### Available data
******

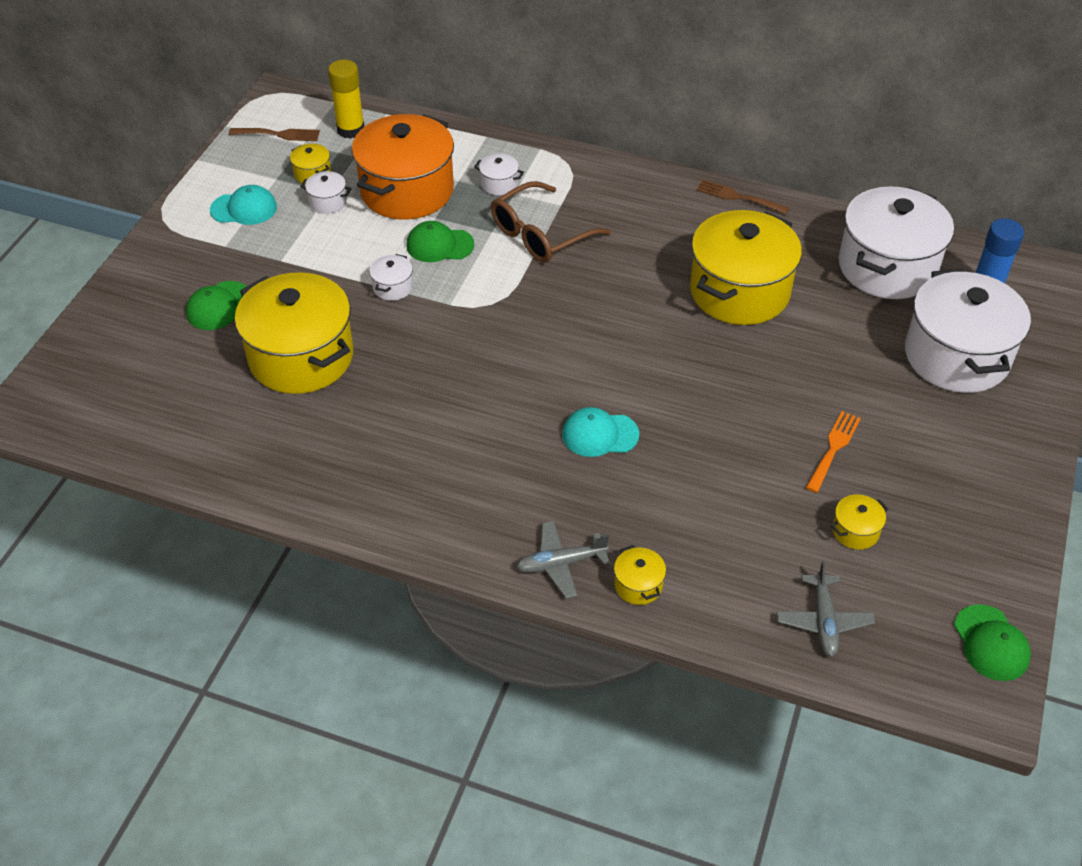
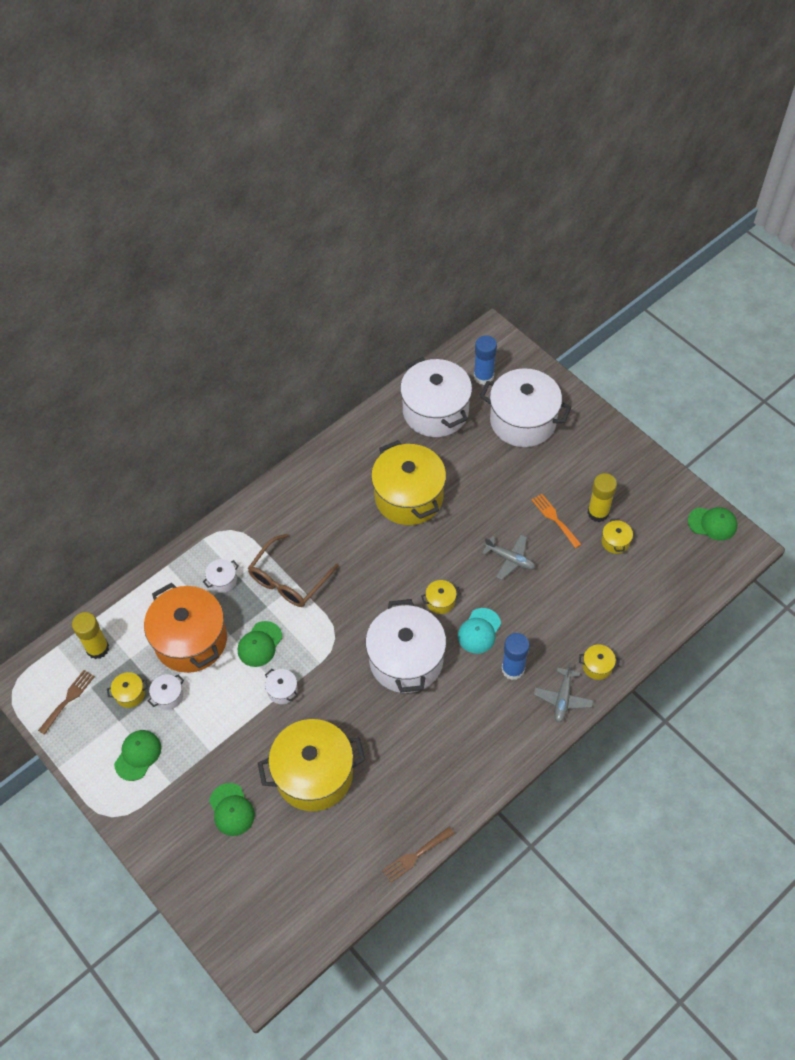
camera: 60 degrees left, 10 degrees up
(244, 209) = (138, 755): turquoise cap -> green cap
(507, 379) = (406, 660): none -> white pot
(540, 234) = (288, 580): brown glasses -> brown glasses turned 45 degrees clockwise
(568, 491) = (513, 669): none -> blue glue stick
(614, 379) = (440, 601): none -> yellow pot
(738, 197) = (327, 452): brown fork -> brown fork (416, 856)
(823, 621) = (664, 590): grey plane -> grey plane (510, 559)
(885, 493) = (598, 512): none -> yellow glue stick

******

### Directions
From the data, list each line in which the string "stick" appears.

### Solution for this exercise
(568, 491) = (513, 669): none -> blue glue stick
(885, 493) = (598, 512): none -> yellow glue stick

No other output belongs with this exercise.